__WHAT THE TASK ASKS__
From the data below, repeat exactly the lines from the line with "(441, 244) = (157, 351): none -> grey tree" to the line with "(884, 651) = (739, 583): blue robot -> none", both included.

(Object correspondence data)
⟨
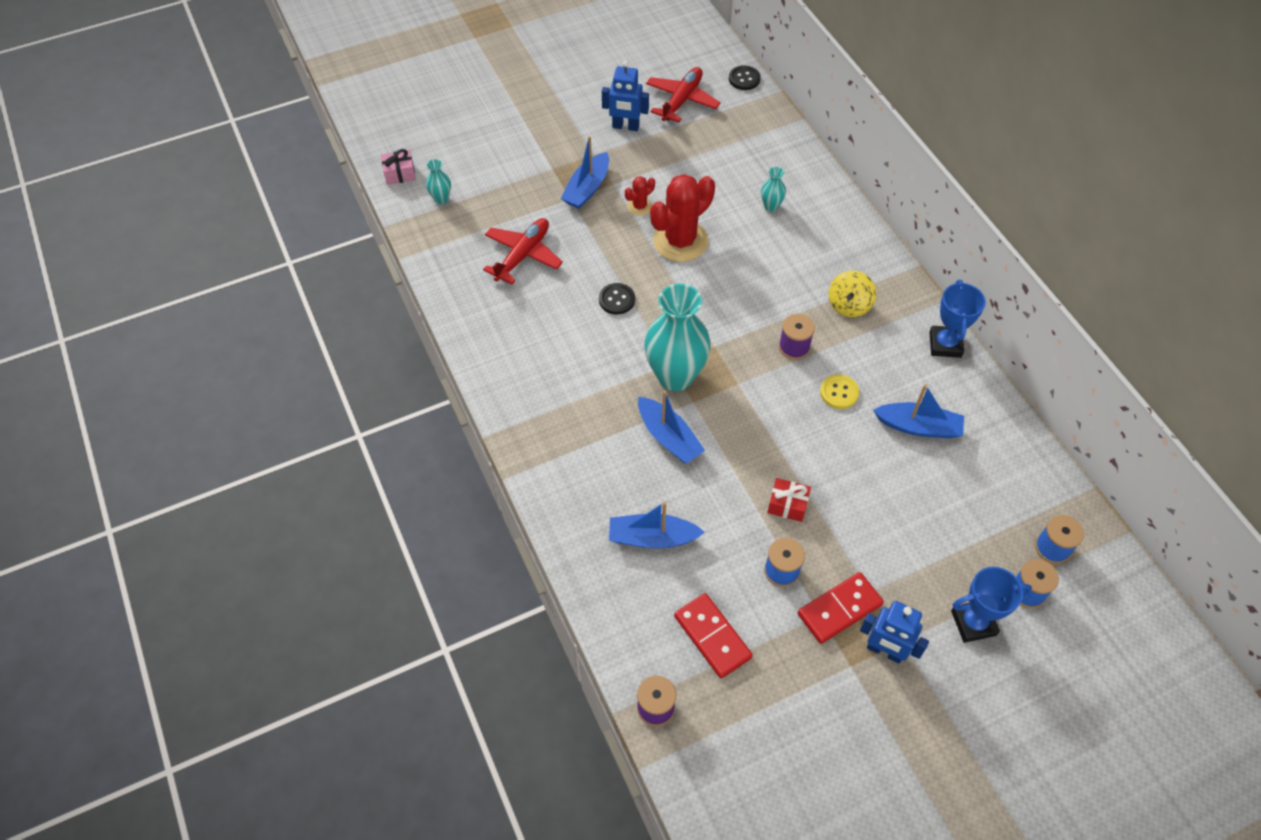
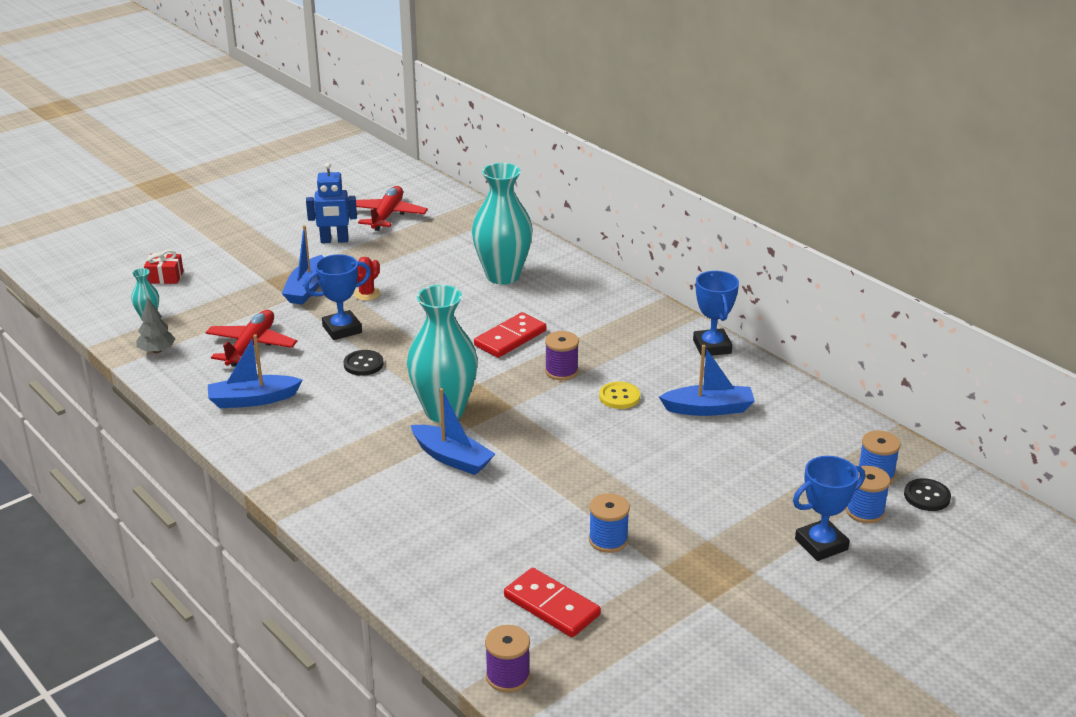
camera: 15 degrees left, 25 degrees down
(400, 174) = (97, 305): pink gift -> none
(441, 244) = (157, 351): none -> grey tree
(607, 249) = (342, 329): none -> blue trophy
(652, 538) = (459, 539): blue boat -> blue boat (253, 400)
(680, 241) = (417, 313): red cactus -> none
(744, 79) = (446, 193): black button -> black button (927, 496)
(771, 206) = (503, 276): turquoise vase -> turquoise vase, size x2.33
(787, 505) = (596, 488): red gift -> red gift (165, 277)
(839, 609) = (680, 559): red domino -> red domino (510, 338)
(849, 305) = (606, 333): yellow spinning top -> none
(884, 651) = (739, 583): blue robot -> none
⟩
⟨
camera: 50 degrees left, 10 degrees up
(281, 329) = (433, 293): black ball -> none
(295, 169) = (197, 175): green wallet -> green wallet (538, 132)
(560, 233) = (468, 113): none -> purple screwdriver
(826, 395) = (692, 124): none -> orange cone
⟩
⟨
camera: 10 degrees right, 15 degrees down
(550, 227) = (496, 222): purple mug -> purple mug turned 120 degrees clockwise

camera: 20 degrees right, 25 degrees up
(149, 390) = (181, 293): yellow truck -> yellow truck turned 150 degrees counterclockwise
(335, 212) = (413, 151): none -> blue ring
⟩
__REPLY TO THE TASK__
(441, 244) = (157, 351): none -> grey tree
(607, 249) = (342, 329): none -> blue trophy
(652, 538) = (459, 539): blue boat -> blue boat (253, 400)
(680, 241) = (417, 313): red cactus -> none
(744, 79) = (446, 193): black button -> black button (927, 496)
(771, 206) = (503, 276): turquoise vase -> turquoise vase, size x2.33
(787, 505) = (596, 488): red gift -> red gift (165, 277)
(839, 609) = (680, 559): red domino -> red domino (510, 338)
(849, 305) = (606, 333): yellow spinning top -> none
(884, 651) = (739, 583): blue robot -> none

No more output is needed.